§ **Data records**:
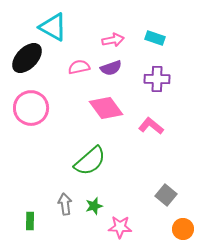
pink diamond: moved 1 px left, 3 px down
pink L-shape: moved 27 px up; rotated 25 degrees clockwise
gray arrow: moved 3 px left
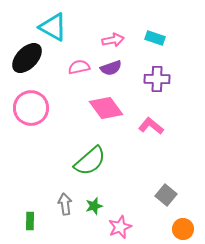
pink star: rotated 25 degrees counterclockwise
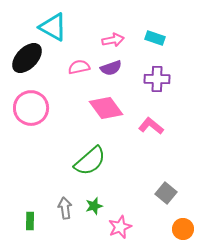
gray square: moved 2 px up
gray arrow: moved 4 px down
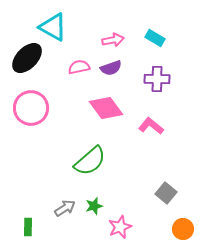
cyan rectangle: rotated 12 degrees clockwise
gray arrow: rotated 65 degrees clockwise
green rectangle: moved 2 px left, 6 px down
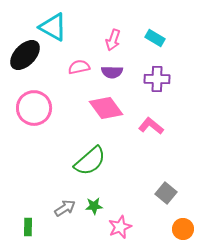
pink arrow: rotated 120 degrees clockwise
black ellipse: moved 2 px left, 3 px up
purple semicircle: moved 1 px right, 4 px down; rotated 20 degrees clockwise
pink circle: moved 3 px right
green star: rotated 12 degrees clockwise
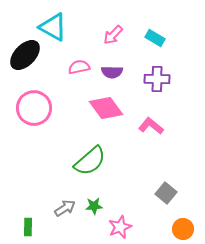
pink arrow: moved 5 px up; rotated 25 degrees clockwise
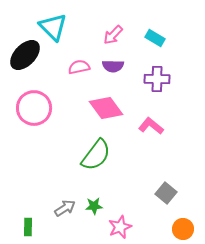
cyan triangle: rotated 16 degrees clockwise
purple semicircle: moved 1 px right, 6 px up
green semicircle: moved 6 px right, 6 px up; rotated 12 degrees counterclockwise
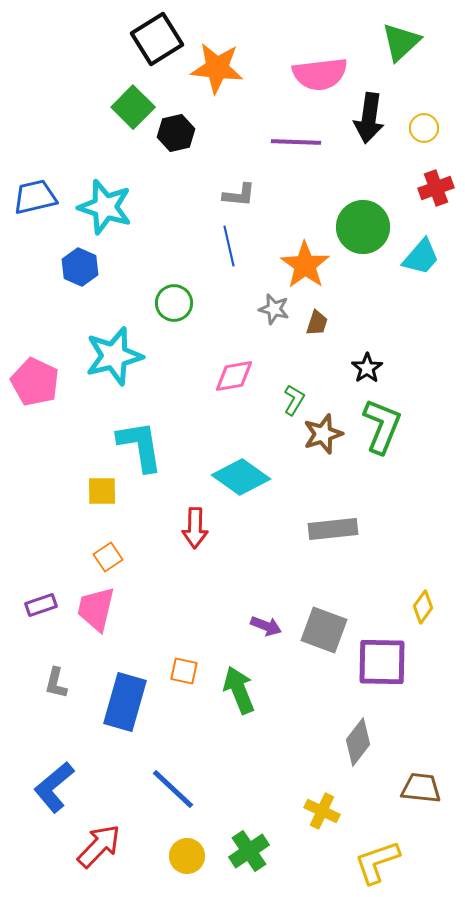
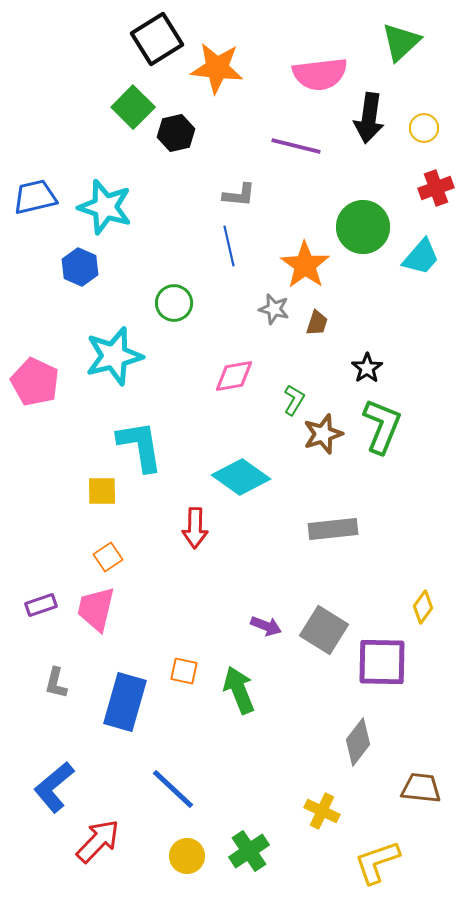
purple line at (296, 142): moved 4 px down; rotated 12 degrees clockwise
gray square at (324, 630): rotated 12 degrees clockwise
red arrow at (99, 846): moved 1 px left, 5 px up
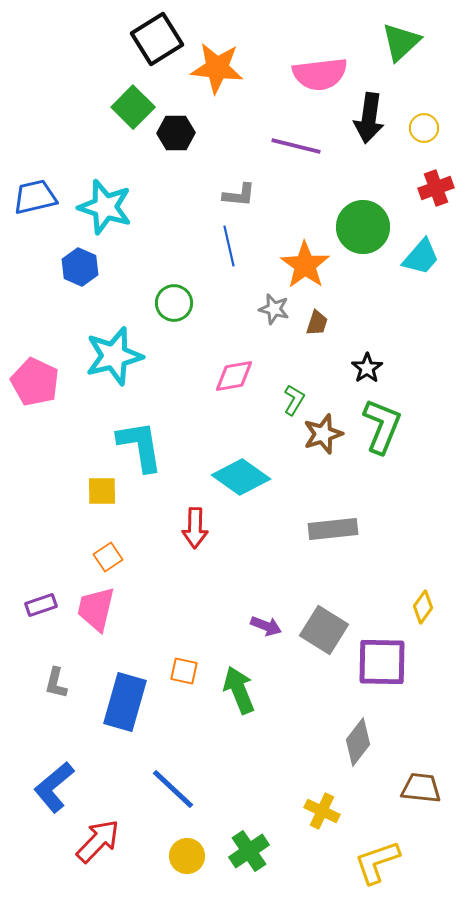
black hexagon at (176, 133): rotated 12 degrees clockwise
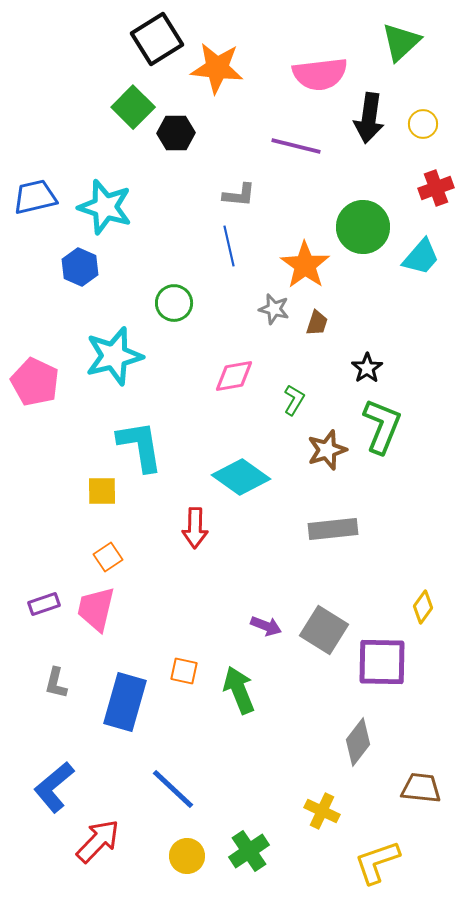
yellow circle at (424, 128): moved 1 px left, 4 px up
brown star at (323, 434): moved 4 px right, 16 px down
purple rectangle at (41, 605): moved 3 px right, 1 px up
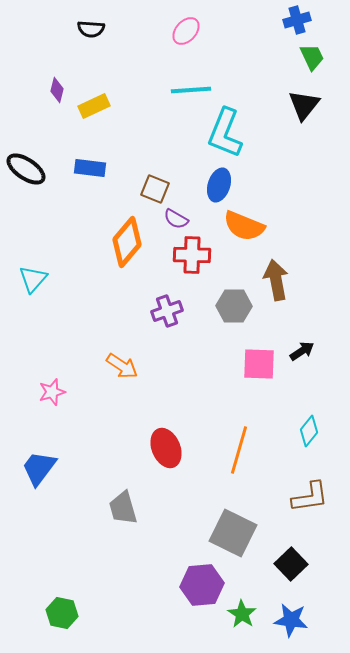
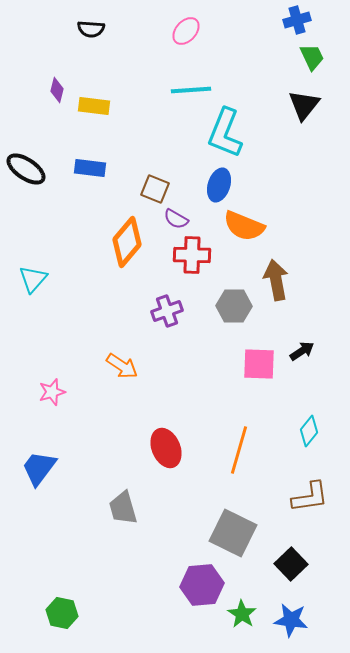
yellow rectangle: rotated 32 degrees clockwise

§ **Objective**: Print everything in the data from the line containing "pink arrow: moved" down to the line containing "green semicircle: moved", both included, and leave out the picture lines.

§ **Result for this exercise**:
pink arrow: moved 5 px up; rotated 25 degrees clockwise
cyan triangle: rotated 16 degrees clockwise
purple semicircle: moved 1 px right, 6 px up
green semicircle: moved 6 px right, 6 px up; rotated 12 degrees counterclockwise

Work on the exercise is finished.